• PROBLEM TO SOLVE:
Please filter the data below down to the lines holding the string "brown".

• RECORDED INFORMATION:
__________________________________________________

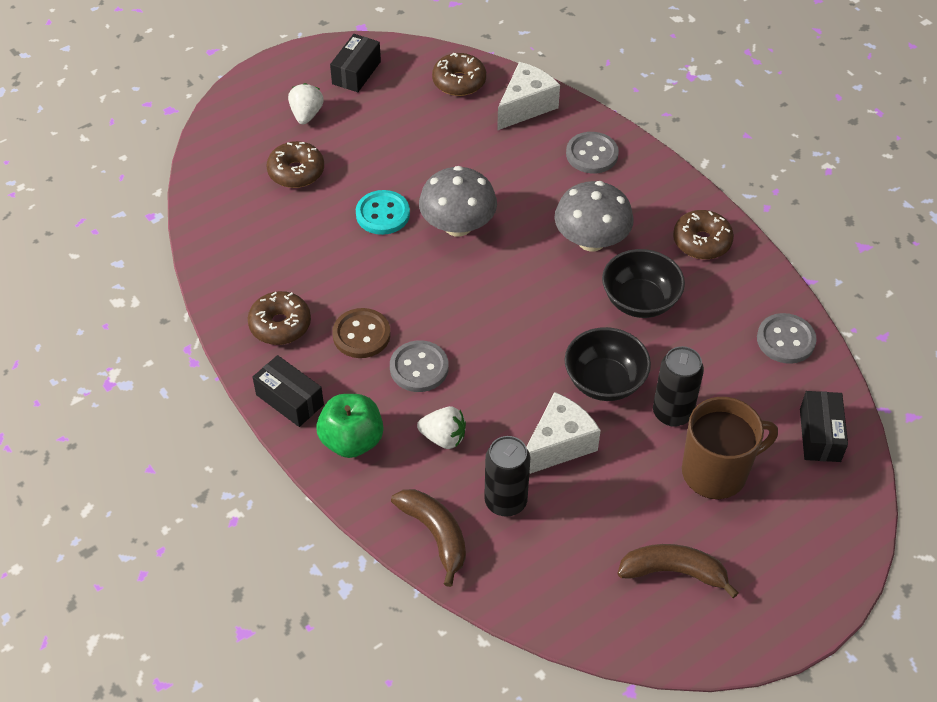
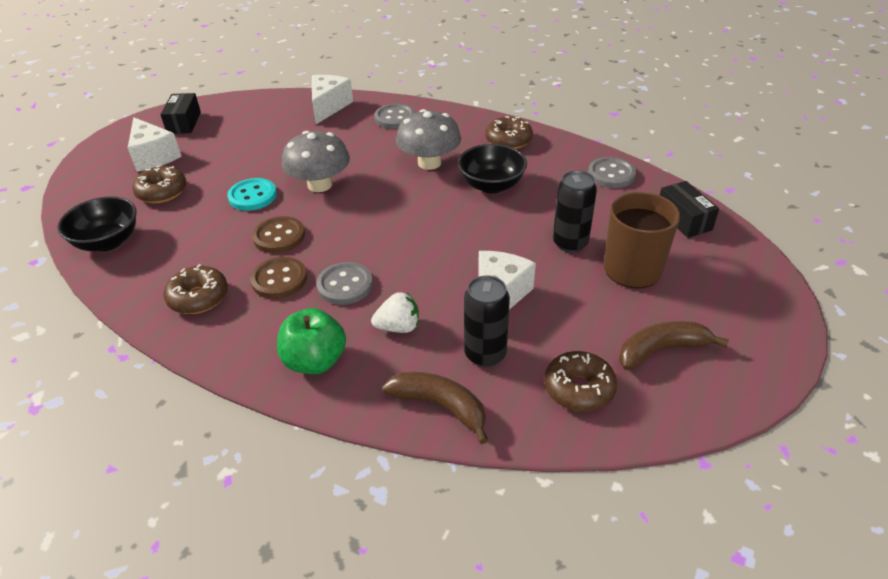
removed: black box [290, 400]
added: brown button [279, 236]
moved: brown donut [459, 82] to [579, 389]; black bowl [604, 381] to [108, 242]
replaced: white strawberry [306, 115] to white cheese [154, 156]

__________________________________________________

• SOLUTION FOR THIS TASK:
added: brown button [279, 236]
moved: brown donut [459, 82] to [579, 389]; black bowl [604, 381] to [108, 242]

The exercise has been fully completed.